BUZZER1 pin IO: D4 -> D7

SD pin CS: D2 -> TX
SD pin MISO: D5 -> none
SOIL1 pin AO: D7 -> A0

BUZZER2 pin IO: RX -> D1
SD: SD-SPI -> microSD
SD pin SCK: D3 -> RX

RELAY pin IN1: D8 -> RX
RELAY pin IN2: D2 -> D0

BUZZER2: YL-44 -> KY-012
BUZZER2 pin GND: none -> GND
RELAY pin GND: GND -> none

--- --- ---

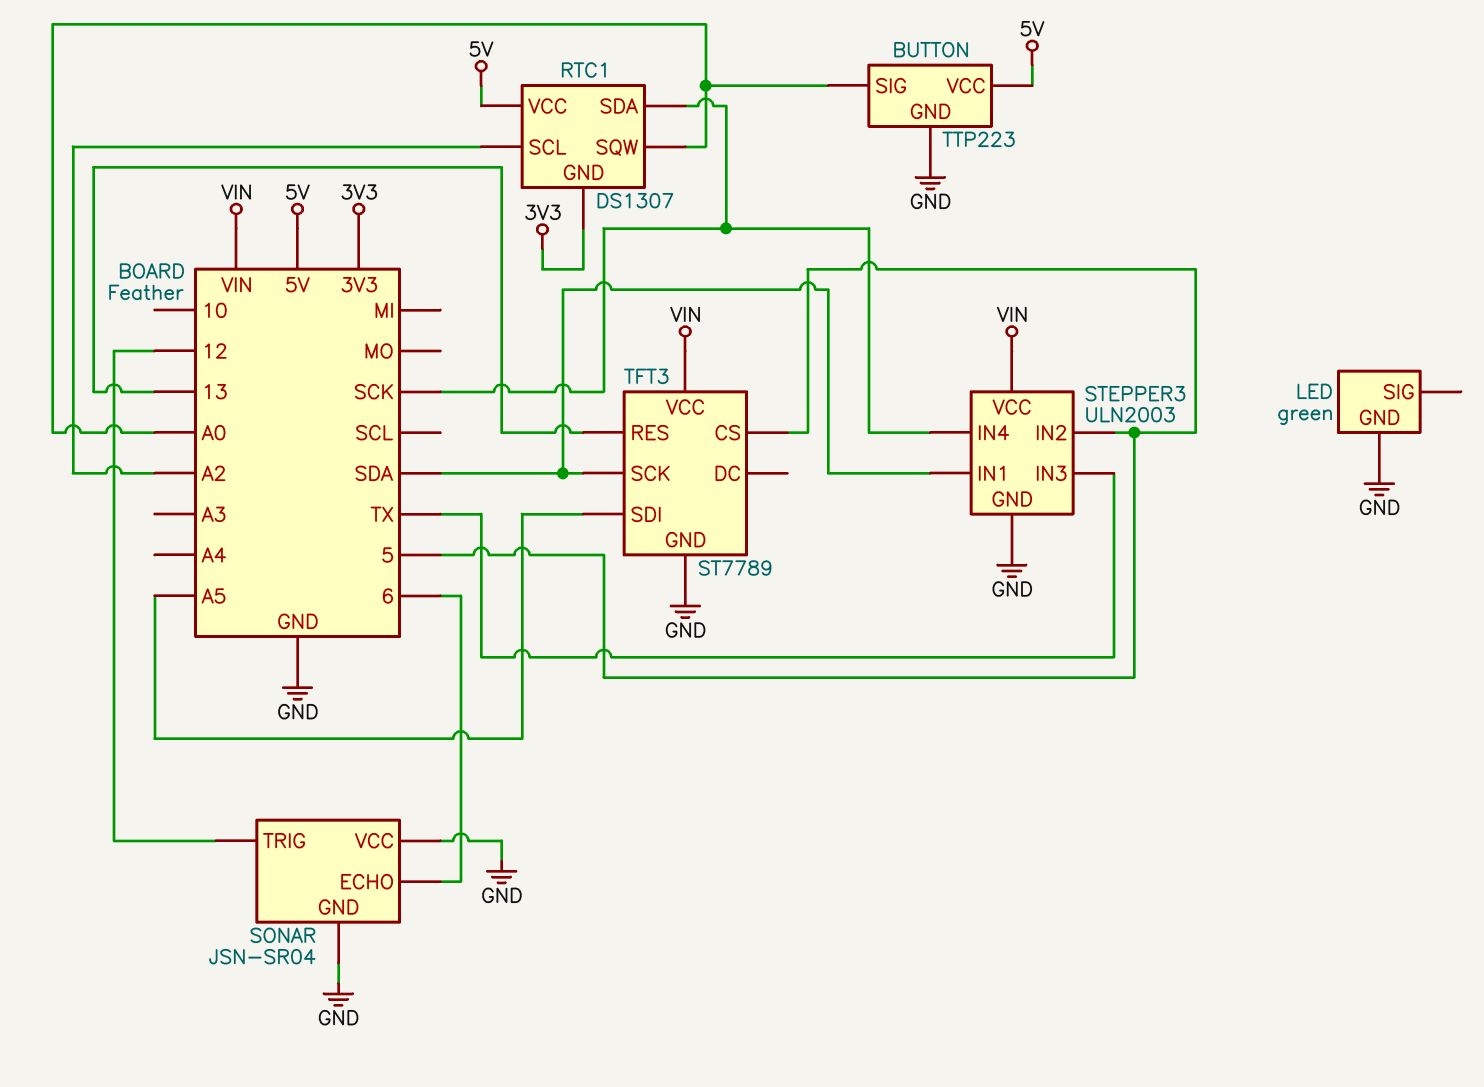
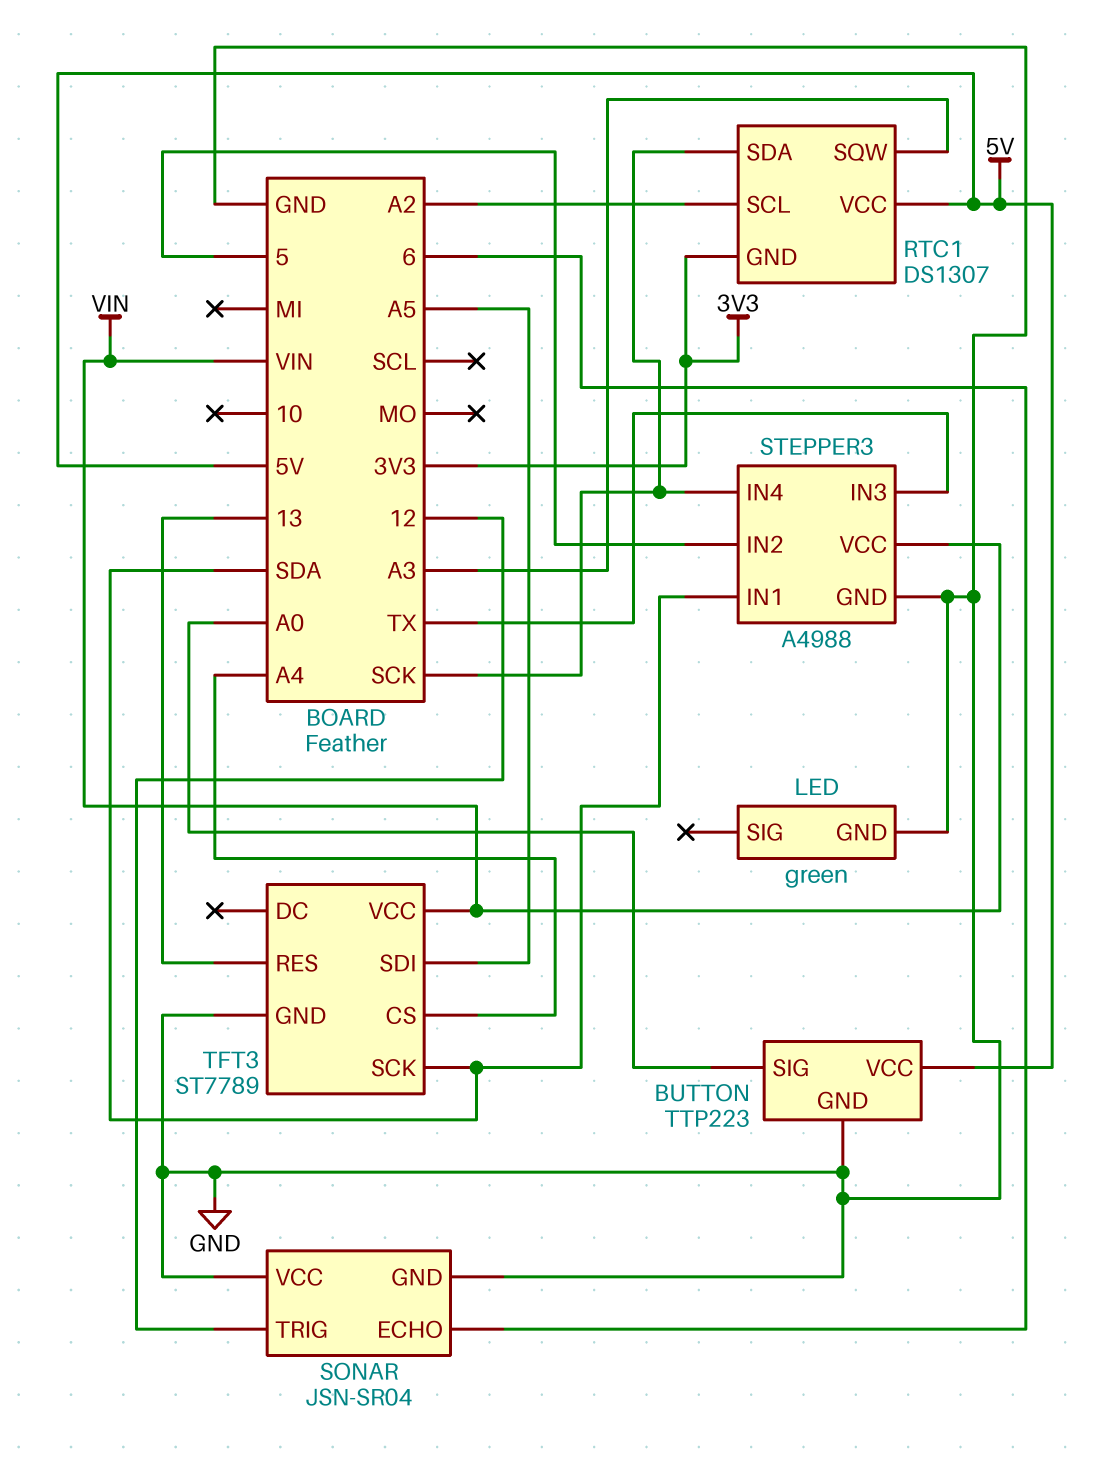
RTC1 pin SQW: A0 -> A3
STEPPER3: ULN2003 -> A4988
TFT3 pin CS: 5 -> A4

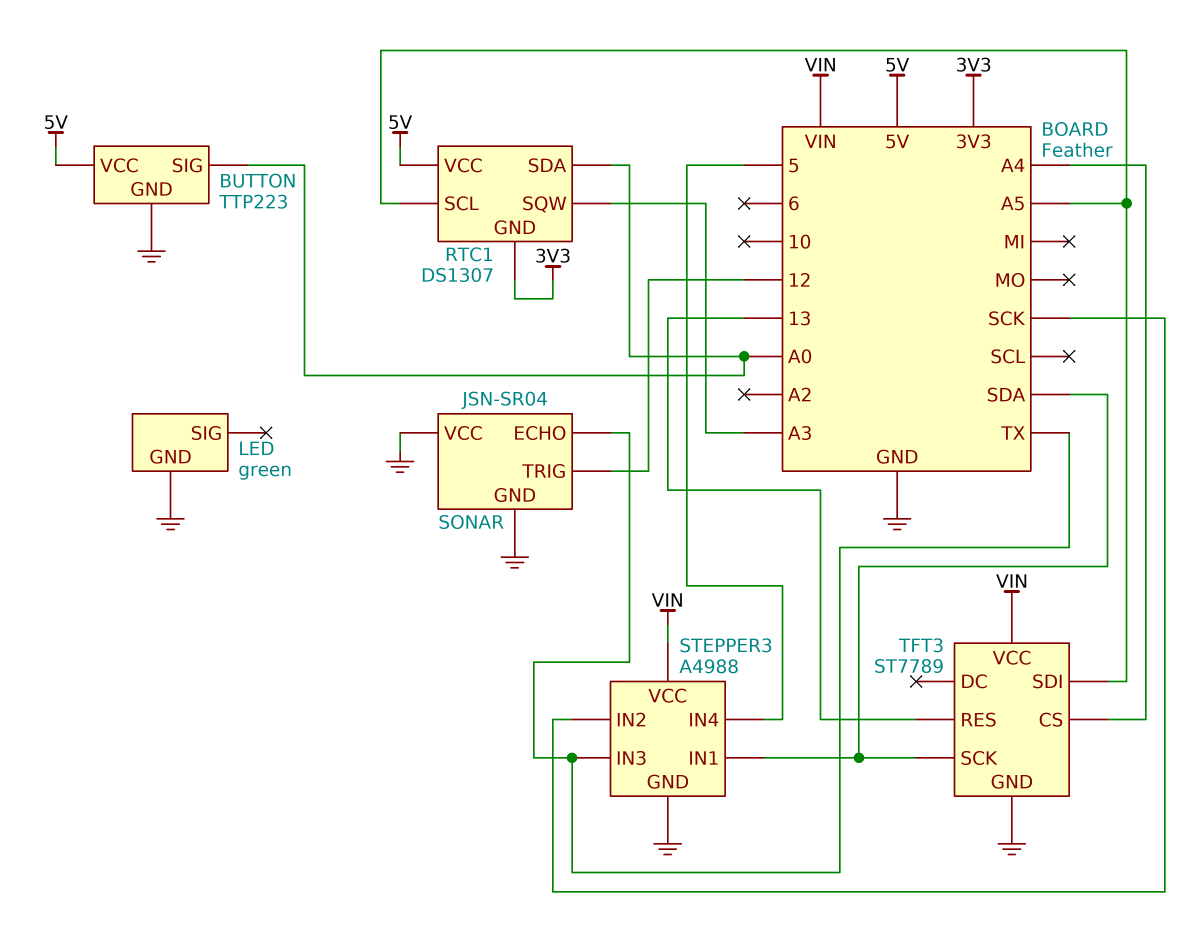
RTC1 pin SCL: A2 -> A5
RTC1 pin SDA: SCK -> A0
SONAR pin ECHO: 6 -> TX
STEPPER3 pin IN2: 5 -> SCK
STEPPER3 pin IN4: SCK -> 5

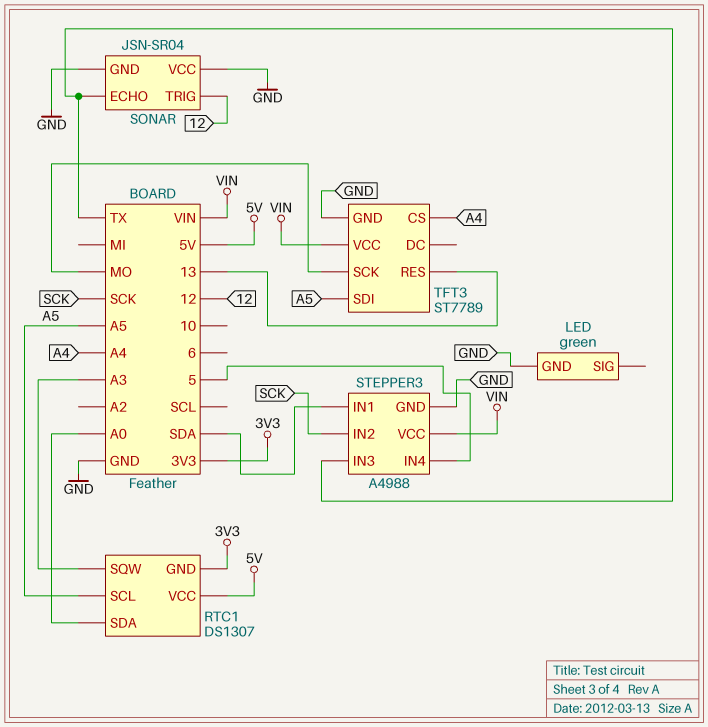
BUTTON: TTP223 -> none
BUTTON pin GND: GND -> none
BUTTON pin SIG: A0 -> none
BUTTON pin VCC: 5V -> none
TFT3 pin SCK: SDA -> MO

--- --- ---

■ **EXERCISE AIM**:
Every line in the listing that holds the string "BUTTON" should be copied out.

■ **ANSWER BELOW**:
BUTTON: TTP223 -> none
BUTTON pin GND: GND -> none
BUTTON pin SIG: A0 -> none
BUTTON pin VCC: 5V -> none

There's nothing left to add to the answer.